Exercise:
Among the entries below, tally each line where the word "NMOS" appears and state only the total.

----------

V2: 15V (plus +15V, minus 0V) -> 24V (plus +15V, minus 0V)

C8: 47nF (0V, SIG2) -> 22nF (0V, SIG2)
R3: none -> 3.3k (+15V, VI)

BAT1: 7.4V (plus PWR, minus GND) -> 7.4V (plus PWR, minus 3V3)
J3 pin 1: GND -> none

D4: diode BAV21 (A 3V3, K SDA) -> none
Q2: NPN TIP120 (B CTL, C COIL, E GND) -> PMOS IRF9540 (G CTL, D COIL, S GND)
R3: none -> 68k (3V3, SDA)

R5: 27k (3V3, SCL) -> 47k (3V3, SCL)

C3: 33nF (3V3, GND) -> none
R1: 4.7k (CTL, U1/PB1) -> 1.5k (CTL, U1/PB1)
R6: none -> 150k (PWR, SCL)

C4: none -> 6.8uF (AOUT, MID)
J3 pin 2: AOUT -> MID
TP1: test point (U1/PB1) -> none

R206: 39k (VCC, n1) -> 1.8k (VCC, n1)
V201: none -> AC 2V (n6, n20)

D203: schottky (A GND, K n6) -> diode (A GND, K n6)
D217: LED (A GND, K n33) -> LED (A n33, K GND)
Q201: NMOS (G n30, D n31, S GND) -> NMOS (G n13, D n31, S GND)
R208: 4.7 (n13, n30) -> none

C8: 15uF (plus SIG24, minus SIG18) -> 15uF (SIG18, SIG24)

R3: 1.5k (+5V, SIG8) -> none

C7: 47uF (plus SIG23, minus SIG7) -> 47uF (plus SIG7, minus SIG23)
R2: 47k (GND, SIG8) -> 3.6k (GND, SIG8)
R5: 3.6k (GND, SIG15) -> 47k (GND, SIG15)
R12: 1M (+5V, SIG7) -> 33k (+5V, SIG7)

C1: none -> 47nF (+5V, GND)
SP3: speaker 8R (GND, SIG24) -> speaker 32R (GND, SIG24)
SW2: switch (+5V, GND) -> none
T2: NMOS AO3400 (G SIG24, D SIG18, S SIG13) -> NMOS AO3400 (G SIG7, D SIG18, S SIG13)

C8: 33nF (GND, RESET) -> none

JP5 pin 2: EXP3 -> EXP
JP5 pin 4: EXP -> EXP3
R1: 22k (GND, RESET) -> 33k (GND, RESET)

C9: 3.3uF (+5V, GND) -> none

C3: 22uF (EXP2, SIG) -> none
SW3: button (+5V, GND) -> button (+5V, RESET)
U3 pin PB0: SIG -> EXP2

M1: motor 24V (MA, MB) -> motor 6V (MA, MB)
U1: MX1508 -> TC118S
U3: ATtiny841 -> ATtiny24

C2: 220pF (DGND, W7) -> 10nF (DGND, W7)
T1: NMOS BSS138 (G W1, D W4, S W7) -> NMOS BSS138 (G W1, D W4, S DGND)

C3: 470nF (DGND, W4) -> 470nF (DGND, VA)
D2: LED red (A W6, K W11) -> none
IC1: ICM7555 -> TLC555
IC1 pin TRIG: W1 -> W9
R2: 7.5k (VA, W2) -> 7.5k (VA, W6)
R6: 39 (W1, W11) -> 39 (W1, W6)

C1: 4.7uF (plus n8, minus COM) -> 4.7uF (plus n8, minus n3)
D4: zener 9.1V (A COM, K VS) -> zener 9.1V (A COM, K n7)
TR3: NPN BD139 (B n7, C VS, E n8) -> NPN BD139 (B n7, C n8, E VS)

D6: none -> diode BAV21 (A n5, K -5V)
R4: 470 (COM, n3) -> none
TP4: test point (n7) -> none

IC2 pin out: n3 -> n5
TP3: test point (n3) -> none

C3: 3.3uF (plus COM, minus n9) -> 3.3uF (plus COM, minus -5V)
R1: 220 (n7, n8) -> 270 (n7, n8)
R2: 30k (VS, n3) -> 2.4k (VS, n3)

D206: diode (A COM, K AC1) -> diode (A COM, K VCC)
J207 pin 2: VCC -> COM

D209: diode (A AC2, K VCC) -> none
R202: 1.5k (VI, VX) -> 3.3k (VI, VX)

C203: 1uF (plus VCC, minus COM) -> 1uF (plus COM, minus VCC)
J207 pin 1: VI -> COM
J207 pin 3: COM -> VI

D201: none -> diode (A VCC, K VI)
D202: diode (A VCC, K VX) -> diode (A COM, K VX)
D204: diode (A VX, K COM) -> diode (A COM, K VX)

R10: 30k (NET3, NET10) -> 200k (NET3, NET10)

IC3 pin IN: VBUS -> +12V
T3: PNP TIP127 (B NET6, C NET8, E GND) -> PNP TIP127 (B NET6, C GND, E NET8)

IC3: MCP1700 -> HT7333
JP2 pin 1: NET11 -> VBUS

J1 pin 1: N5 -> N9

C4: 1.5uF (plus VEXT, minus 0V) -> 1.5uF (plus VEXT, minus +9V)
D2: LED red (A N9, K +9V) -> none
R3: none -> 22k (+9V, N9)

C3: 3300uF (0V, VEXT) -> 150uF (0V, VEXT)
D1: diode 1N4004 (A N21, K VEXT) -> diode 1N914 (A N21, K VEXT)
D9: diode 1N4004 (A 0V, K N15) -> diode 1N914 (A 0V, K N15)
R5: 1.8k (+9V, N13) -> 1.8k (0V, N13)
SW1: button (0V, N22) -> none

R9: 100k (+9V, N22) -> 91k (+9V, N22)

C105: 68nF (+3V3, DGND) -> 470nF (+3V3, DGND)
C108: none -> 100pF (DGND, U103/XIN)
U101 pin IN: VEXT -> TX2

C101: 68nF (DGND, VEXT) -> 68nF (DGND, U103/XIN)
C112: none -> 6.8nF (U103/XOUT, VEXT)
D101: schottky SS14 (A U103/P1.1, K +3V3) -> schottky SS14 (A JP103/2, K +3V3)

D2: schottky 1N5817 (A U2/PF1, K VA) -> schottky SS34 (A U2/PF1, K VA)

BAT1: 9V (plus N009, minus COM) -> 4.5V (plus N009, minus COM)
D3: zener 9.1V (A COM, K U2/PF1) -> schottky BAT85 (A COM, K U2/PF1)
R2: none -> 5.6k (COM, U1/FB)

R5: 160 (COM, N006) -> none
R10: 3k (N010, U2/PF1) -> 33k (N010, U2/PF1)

----------

Exercise response:
3